§ Work task
All of the data below is to be returned unaltered.
------------------------------------------------
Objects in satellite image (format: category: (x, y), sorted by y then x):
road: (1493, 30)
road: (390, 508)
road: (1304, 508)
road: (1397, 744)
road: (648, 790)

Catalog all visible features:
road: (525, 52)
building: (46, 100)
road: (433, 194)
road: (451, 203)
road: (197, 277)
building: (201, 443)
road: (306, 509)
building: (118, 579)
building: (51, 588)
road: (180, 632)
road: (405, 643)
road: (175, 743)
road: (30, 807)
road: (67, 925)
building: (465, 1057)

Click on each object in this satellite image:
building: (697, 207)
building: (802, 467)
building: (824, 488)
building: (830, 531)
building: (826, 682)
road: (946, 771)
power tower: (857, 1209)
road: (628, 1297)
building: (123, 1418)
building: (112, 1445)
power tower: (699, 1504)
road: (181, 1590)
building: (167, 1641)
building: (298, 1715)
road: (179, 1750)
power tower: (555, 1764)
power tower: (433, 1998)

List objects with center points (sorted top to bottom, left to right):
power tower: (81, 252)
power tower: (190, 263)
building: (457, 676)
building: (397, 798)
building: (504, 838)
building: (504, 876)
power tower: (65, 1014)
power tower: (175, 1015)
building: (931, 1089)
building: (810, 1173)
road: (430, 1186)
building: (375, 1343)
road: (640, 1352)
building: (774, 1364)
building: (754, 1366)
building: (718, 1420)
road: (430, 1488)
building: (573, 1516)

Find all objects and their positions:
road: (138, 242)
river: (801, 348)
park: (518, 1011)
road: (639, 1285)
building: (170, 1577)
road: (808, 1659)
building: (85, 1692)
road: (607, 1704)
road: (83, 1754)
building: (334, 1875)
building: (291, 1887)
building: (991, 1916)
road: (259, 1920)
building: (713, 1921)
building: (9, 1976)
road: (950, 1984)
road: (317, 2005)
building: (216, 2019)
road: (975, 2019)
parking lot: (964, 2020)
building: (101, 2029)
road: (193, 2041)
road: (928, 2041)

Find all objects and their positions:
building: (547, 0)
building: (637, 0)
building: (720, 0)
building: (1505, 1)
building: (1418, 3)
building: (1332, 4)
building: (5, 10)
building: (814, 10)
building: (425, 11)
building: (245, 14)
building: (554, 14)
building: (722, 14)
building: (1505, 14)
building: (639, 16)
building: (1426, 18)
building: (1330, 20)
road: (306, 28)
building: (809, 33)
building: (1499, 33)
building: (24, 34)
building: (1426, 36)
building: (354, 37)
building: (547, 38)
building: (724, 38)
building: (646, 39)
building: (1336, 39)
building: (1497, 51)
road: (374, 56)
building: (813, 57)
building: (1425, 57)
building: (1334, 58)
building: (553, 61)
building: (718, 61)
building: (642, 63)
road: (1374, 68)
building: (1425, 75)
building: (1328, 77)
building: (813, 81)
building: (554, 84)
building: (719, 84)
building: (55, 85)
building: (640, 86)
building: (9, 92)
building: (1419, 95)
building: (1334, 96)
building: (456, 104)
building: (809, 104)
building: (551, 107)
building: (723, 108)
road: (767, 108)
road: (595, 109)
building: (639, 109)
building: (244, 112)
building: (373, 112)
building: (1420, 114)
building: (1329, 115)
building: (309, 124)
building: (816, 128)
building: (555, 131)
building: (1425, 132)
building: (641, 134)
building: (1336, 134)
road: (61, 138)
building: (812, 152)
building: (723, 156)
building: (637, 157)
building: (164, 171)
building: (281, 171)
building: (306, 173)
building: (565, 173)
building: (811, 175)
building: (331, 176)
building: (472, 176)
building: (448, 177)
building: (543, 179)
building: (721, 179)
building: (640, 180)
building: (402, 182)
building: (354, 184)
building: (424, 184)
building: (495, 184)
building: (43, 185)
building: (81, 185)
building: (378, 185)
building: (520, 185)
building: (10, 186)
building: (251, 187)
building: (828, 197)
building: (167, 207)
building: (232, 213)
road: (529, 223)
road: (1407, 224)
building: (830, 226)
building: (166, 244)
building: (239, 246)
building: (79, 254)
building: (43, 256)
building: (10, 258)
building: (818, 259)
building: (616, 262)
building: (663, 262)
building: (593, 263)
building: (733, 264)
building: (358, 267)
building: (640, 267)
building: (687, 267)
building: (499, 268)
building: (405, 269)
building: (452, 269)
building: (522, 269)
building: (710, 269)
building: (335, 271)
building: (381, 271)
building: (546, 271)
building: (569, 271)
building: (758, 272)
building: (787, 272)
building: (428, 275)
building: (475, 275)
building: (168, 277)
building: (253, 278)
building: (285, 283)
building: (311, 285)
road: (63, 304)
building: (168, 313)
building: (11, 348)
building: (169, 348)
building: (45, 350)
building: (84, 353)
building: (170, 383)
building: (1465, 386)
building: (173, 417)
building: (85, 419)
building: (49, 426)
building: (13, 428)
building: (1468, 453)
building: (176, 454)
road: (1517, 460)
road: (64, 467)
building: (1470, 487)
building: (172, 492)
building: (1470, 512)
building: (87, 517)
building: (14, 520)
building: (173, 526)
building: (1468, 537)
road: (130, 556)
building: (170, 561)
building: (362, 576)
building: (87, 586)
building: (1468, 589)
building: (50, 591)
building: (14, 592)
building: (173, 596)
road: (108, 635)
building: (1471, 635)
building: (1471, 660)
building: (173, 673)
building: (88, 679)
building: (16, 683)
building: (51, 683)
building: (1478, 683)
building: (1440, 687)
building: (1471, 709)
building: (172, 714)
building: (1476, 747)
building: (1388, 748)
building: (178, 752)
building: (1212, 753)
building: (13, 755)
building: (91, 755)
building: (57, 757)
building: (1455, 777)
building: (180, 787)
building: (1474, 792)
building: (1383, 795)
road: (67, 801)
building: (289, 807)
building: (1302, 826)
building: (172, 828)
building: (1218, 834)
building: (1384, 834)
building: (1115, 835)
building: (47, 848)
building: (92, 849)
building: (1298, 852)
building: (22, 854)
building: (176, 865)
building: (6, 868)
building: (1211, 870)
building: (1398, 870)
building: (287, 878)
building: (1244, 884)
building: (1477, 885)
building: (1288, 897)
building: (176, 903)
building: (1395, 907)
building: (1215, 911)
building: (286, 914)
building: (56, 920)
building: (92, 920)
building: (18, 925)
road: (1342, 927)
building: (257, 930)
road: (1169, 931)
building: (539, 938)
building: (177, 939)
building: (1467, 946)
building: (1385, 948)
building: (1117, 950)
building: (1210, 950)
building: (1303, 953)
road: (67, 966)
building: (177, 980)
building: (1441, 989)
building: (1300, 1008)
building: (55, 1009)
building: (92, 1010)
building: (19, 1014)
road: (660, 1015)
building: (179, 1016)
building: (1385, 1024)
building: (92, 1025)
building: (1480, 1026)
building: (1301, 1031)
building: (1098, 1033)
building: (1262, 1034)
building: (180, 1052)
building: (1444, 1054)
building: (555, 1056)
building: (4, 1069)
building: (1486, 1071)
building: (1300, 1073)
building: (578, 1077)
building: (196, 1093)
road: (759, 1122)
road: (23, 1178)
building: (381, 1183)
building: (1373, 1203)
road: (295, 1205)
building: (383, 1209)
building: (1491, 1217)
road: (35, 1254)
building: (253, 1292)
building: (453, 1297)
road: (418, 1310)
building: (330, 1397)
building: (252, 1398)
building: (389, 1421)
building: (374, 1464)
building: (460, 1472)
------------------------------------------------
§ Solution for this problem
Objects in satellite image (format: category: (x, y), sorted by y then x):
road: (1493, 30)
road: (390, 508)
road: (1304, 508)
road: (1397, 744)
road: (648, 790)

Catalog all visible features:
road: (525, 52)
building: (46, 100)
road: (433, 194)
road: (451, 203)
road: (197, 277)
building: (201, 443)
road: (306, 509)
building: (118, 579)
building: (51, 588)
road: (180, 632)
road: (405, 643)
road: (175, 743)
road: (30, 807)
road: (67, 925)
building: (465, 1057)

Click on each object in this satellite image:
building: (697, 207)
building: (802, 467)
building: (824, 488)
building: (830, 531)
building: (826, 682)
road: (946, 771)
power tower: (857, 1209)
road: (628, 1297)
building: (123, 1418)
building: (112, 1445)
power tower: (699, 1504)
road: (181, 1590)
building: (167, 1641)
building: (298, 1715)
road: (179, 1750)
power tower: (555, 1764)
power tower: (433, 1998)

List objects with center points (sorted top to bottom, left to right):
power tower: (81, 252)
power tower: (190, 263)
building: (457, 676)
building: (397, 798)
building: (504, 838)
building: (504, 876)
power tower: (65, 1014)
power tower: (175, 1015)
building: (931, 1089)
building: (810, 1173)
road: (430, 1186)
building: (375, 1343)
road: (640, 1352)
building: (774, 1364)
building: (754, 1366)
building: (718, 1420)
road: (430, 1488)
building: (573, 1516)

Find all objects and their positions:
road: (138, 242)
river: (801, 348)
park: (518, 1011)
road: (639, 1285)
building: (170, 1577)
road: (808, 1659)
building: (85, 1692)
road: (607, 1704)
road: (83, 1754)
building: (334, 1875)
building: (291, 1887)
building: (991, 1916)
road: (259, 1920)
building: (713, 1921)
building: (9, 1976)
road: (950, 1984)
road: (317, 2005)
building: (216, 2019)
road: (975, 2019)
parking lot: (964, 2020)
building: (101, 2029)
road: (193, 2041)
road: (928, 2041)

Find all objects and their positions:
building: (547, 0)
building: (637, 0)
building: (720, 0)
building: (1505, 1)
building: (1418, 3)
building: (1332, 4)
building: (5, 10)
building: (814, 10)
building: (425, 11)
building: (245, 14)
building: (554, 14)
building: (722, 14)
building: (1505, 14)
building: (639, 16)
building: (1426, 18)
building: (1330, 20)
road: (306, 28)
building: (809, 33)
building: (1499, 33)
building: (24, 34)
building: (1426, 36)
building: (354, 37)
building: (547, 38)
building: (724, 38)
building: (646, 39)
building: (1336, 39)
building: (1497, 51)
road: (374, 56)
building: (813, 57)
building: (1425, 57)
building: (1334, 58)
building: (553, 61)
building: (718, 61)
building: (642, 63)
road: (1374, 68)
building: (1425, 75)
building: (1328, 77)
building: (813, 81)
building: (554, 84)
building: (719, 84)
building: (55, 85)
building: (640, 86)
building: (9, 92)
building: (1419, 95)
building: (1334, 96)
building: (456, 104)
building: (809, 104)
building: (551, 107)
building: (723, 108)
road: (767, 108)
road: (595, 109)
building: (639, 109)
building: (244, 112)
building: (373, 112)
building: (1420, 114)
building: (1329, 115)
building: (309, 124)
building: (816, 128)
building: (555, 131)
building: (1425, 132)
building: (641, 134)
building: (1336, 134)
road: (61, 138)
building: (812, 152)
building: (723, 156)
building: (637, 157)
building: (164, 171)
building: (281, 171)
building: (306, 173)
building: (565, 173)
building: (811, 175)
building: (331, 176)
building: (472, 176)
building: (448, 177)
building: (543, 179)
building: (721, 179)
building: (640, 180)
building: (402, 182)
building: (354, 184)
building: (424, 184)
building: (495, 184)
building: (43, 185)
building: (81, 185)
building: (378, 185)
building: (520, 185)
building: (10, 186)
building: (251, 187)
building: (828, 197)
building: (167, 207)
building: (232, 213)
road: (529, 223)
road: (1407, 224)
building: (830, 226)
building: (166, 244)
building: (239, 246)
building: (79, 254)
building: (43, 256)
building: (10, 258)
building: (818, 259)
building: (616, 262)
building: (663, 262)
building: (593, 263)
building: (733, 264)
building: (358, 267)
building: (640, 267)
building: (687, 267)
building: (499, 268)
building: (405, 269)
building: (452, 269)
building: (522, 269)
building: (710, 269)
building: (335, 271)
building: (381, 271)
building: (546, 271)
building: (569, 271)
building: (758, 272)
building: (787, 272)
building: (428, 275)
building: (475, 275)
building: (168, 277)
building: (253, 278)
building: (285, 283)
building: (311, 285)
road: (63, 304)
building: (168, 313)
building: (11, 348)
building: (169, 348)
building: (45, 350)
building: (84, 353)
building: (170, 383)
building: (1465, 386)
building: (173, 417)
building: (85, 419)
building: (49, 426)
building: (13, 428)
building: (1468, 453)
building: (176, 454)
road: (1517, 460)
road: (64, 467)
building: (1470, 487)
building: (172, 492)
building: (1470, 512)
building: (87, 517)
building: (14, 520)
building: (173, 526)
building: (1468, 537)
road: (130, 556)
building: (170, 561)
building: (362, 576)
building: (87, 586)
building: (1468, 589)
building: (50, 591)
building: (14, 592)
building: (173, 596)
road: (108, 635)
building: (1471, 635)
building: (1471, 660)
building: (173, 673)
building: (88, 679)
building: (16, 683)
building: (51, 683)
building: (1478, 683)
building: (1440, 687)
building: (1471, 709)
building: (172, 714)
building: (1476, 747)
building: (1388, 748)
building: (178, 752)
building: (1212, 753)
building: (13, 755)
building: (91, 755)
building: (57, 757)
building: (1455, 777)
building: (180, 787)
building: (1474, 792)
building: (1383, 795)
road: (67, 801)
building: (289, 807)
building: (1302, 826)
building: (172, 828)
building: (1218, 834)
building: (1384, 834)
building: (1115, 835)
building: (47, 848)
building: (92, 849)
building: (1298, 852)
building: (22, 854)
building: (176, 865)
building: (6, 868)
building: (1211, 870)
building: (1398, 870)
building: (287, 878)
building: (1244, 884)
building: (1477, 885)
building: (1288, 897)
building: (176, 903)
building: (1395, 907)
building: (1215, 911)
building: (286, 914)
building: (56, 920)
building: (92, 920)
building: (18, 925)
road: (1342, 927)
building: (257, 930)
road: (1169, 931)
building: (539, 938)
building: (177, 939)
building: (1467, 946)
building: (1385, 948)
building: (1117, 950)
building: (1210, 950)
building: (1303, 953)
road: (67, 966)
building: (177, 980)
building: (1441, 989)
building: (1300, 1008)
building: (55, 1009)
building: (92, 1010)
building: (19, 1014)
road: (660, 1015)
building: (179, 1016)
building: (1385, 1024)
building: (92, 1025)
building: (1480, 1026)
building: (1301, 1031)
building: (1098, 1033)
building: (1262, 1034)
building: (180, 1052)
building: (1444, 1054)
building: (555, 1056)
building: (4, 1069)
building: (1486, 1071)
building: (1300, 1073)
building: (578, 1077)
building: (196, 1093)
road: (759, 1122)
road: (23, 1178)
building: (381, 1183)
building: (1373, 1203)
road: (295, 1205)
building: (383, 1209)
building: (1491, 1217)
road: (35, 1254)
building: (253, 1292)
building: (453, 1297)
road: (418, 1310)
building: (330, 1397)
building: (252, 1398)
building: (389, 1421)
building: (374, 1464)
building: (460, 1472)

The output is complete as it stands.